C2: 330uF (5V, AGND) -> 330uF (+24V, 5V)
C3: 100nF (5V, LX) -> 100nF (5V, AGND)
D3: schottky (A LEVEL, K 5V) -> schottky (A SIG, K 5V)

---

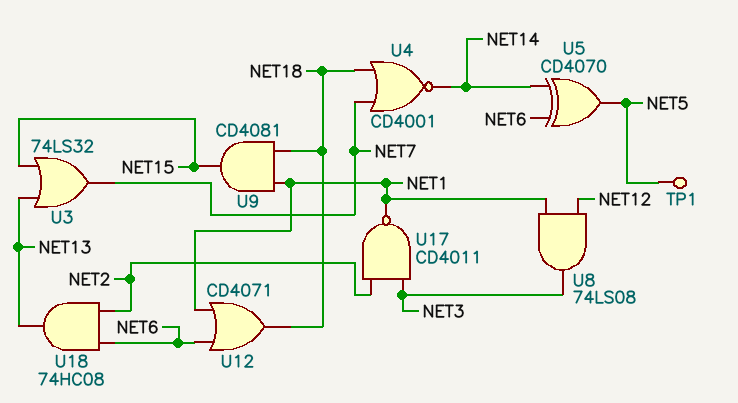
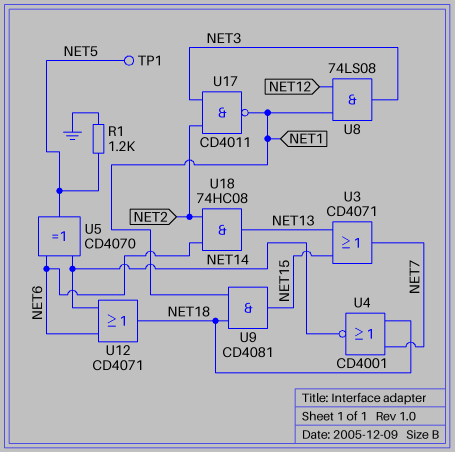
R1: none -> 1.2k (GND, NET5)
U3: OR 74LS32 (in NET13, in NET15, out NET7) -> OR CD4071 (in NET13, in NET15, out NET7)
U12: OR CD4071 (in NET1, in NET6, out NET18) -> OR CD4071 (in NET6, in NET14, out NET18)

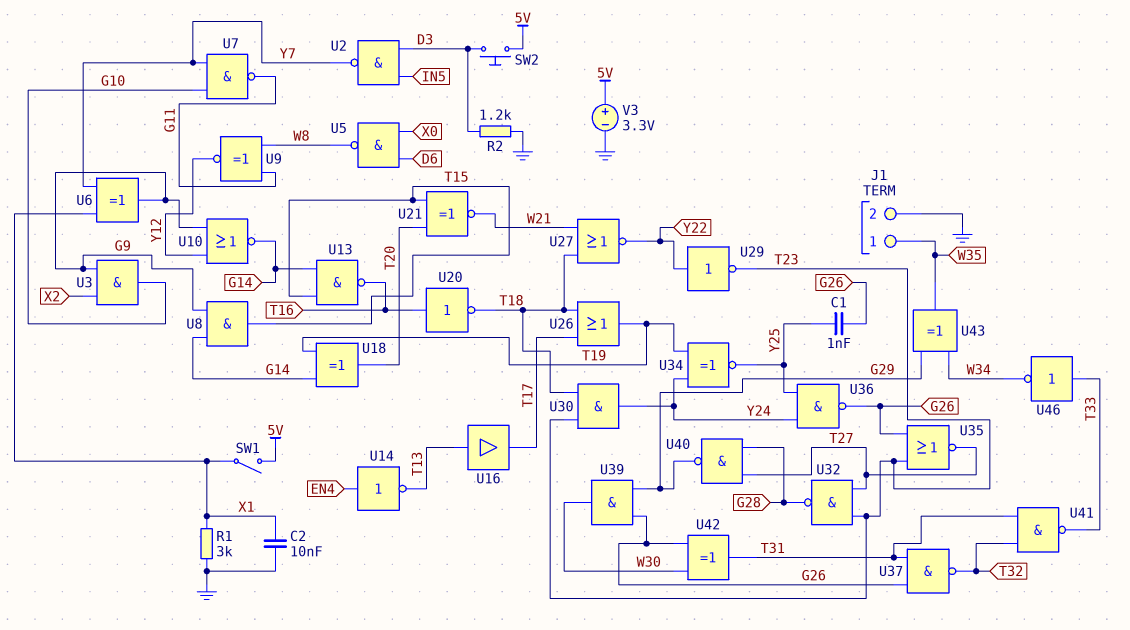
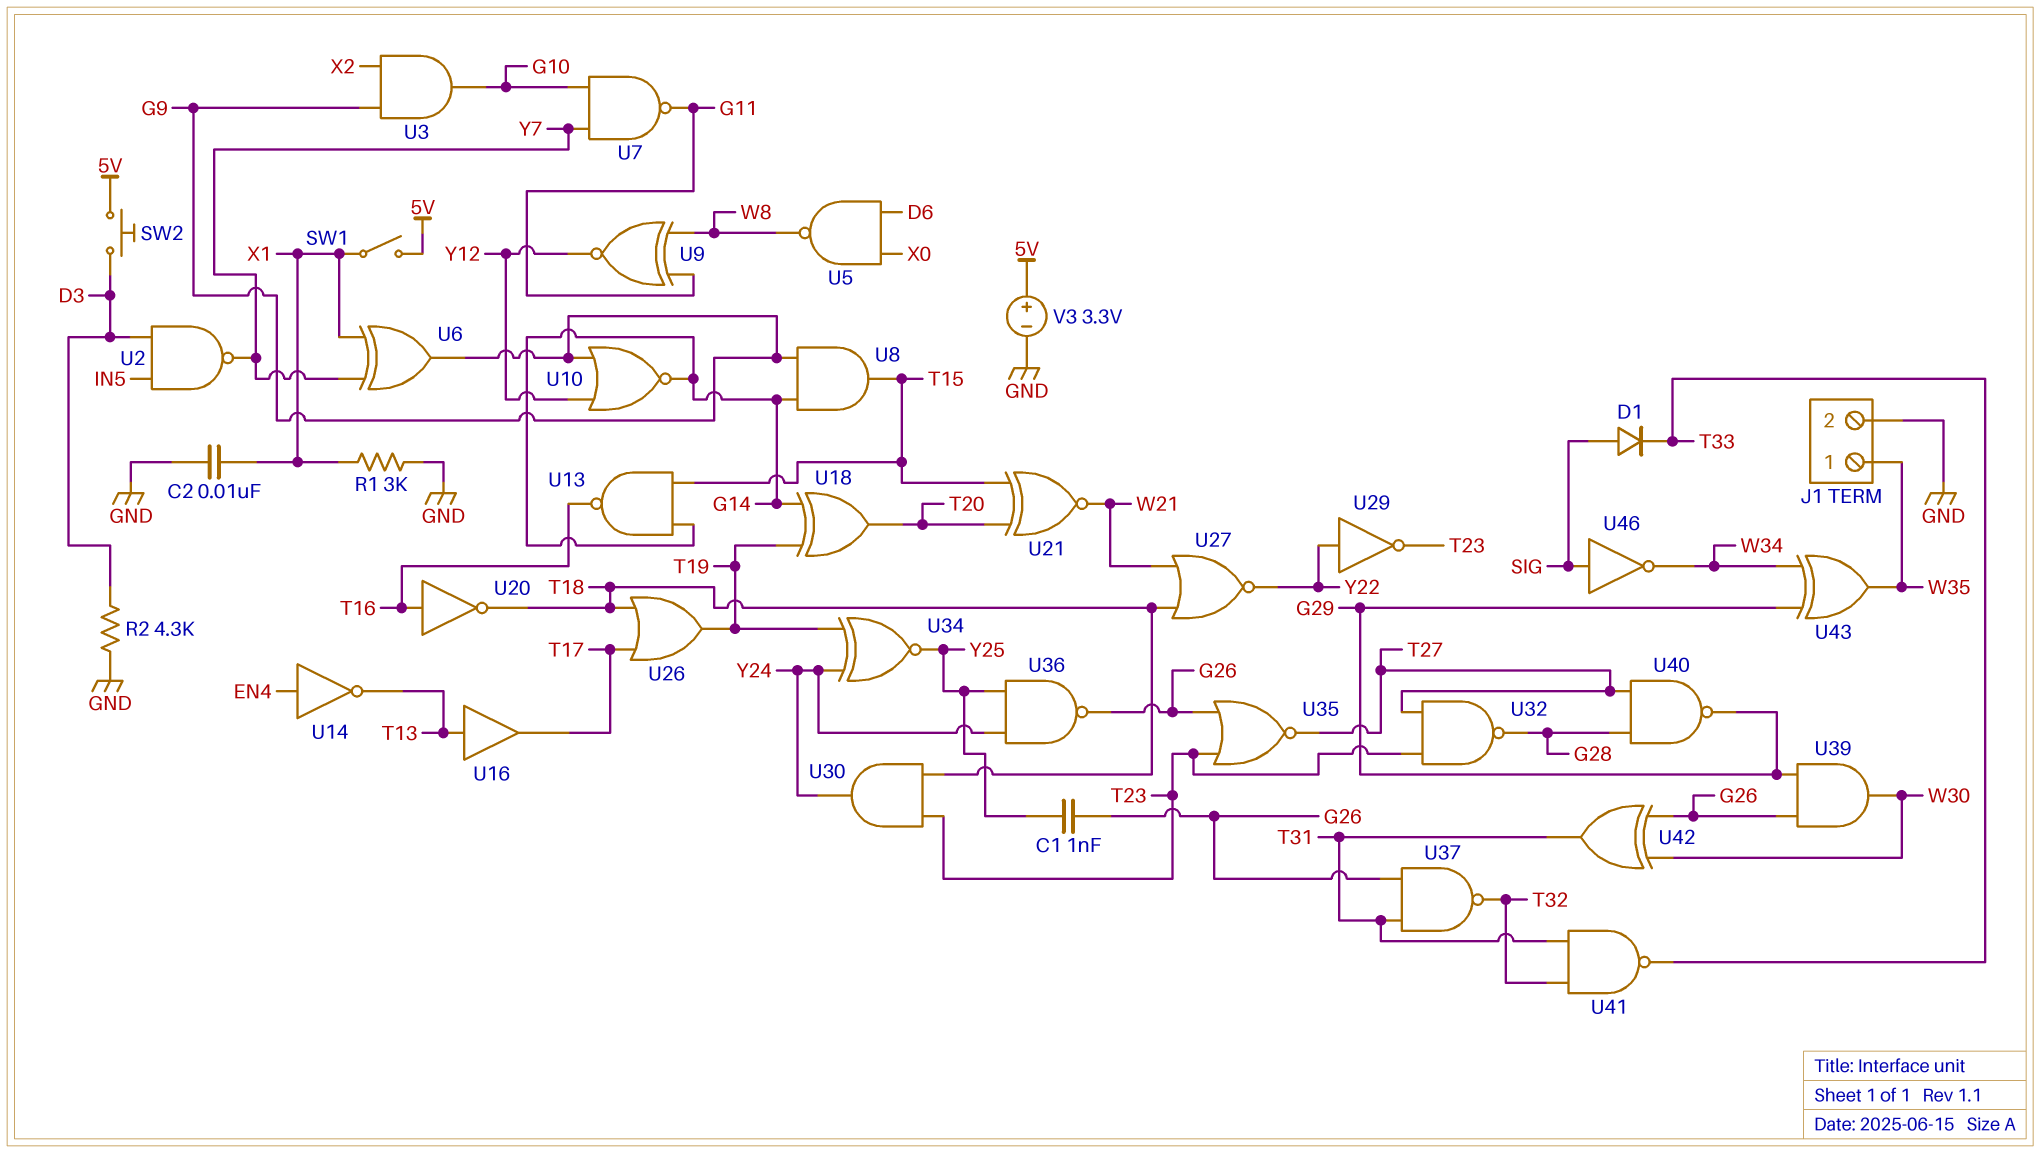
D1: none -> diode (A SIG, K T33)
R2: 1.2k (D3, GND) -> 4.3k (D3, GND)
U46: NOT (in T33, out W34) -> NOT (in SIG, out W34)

* * *

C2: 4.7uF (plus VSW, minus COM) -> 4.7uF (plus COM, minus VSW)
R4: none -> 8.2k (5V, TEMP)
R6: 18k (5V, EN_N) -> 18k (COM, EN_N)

Exercise aim
Reproduce exactly, and only, the part of the listing above that begins at the line with "C2: 330uF (5V, AGND) -> 330uF (+24V, 5V)" and goes on through the line with "D3: schottky (A".

Completed task
C2: 330uF (5V, AGND) -> 330uF (+24V, 5V)
C3: 100nF (5V, LX) -> 100nF (5V, AGND)
D3: schottky (A LEVEL, K 5V) -> schottky (A SIG, K 5V)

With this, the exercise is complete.